*** Given information ***

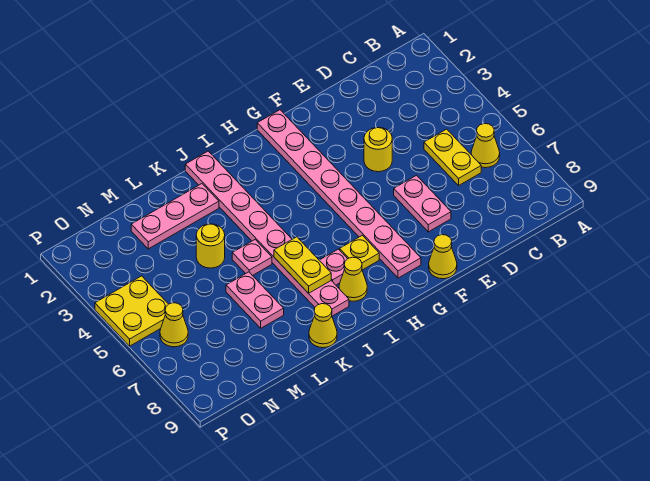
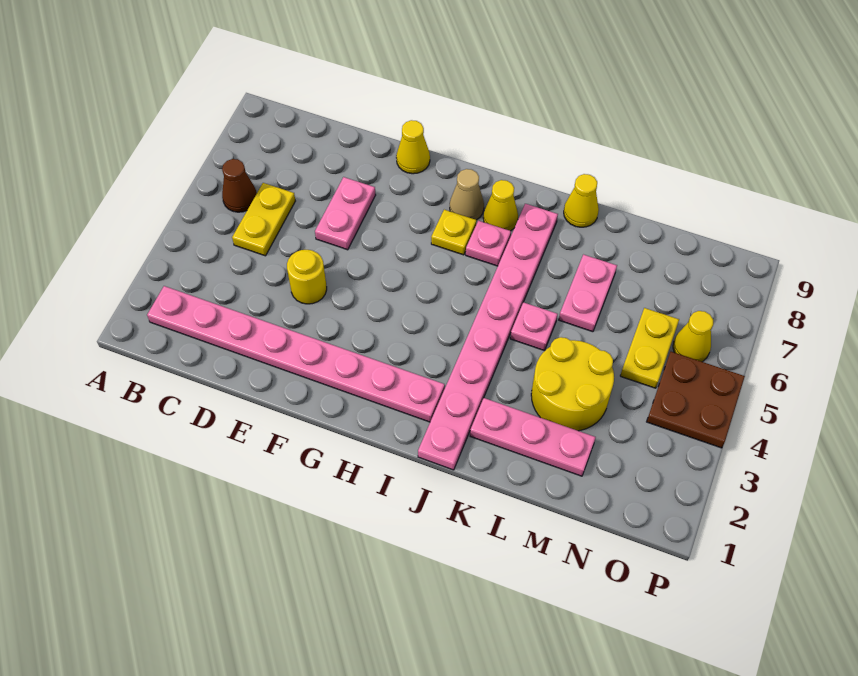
yellow cone B6 level 1 -> brown cone B6 level 1
pink plate G1:G8 level 1 -> pink plate B2:I2 level 1
none -> tan cone H8 level 1
yellow plate J6:J7 level 2 -> yellow plate N5:N6 level 1
yellow round brick L4 level 1 -> yellow round brick L3:M4 level 1
yellow plate O4:P5 level 1 -> brown plate O4:P5 level 1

*** End of Given information ***

Word for word, give back each entry from above, but skip any picture.

_Answer box_.
yellow cone B6 level 1 -> brown cone B6 level 1
pink plate G1:G8 level 1 -> pink plate B2:I2 level 1
none -> tan cone H8 level 1
yellow plate J6:J7 level 2 -> yellow plate N5:N6 level 1
yellow round brick L4 level 1 -> yellow round brick L3:M4 level 1
yellow plate O4:P5 level 1 -> brown plate O4:P5 level 1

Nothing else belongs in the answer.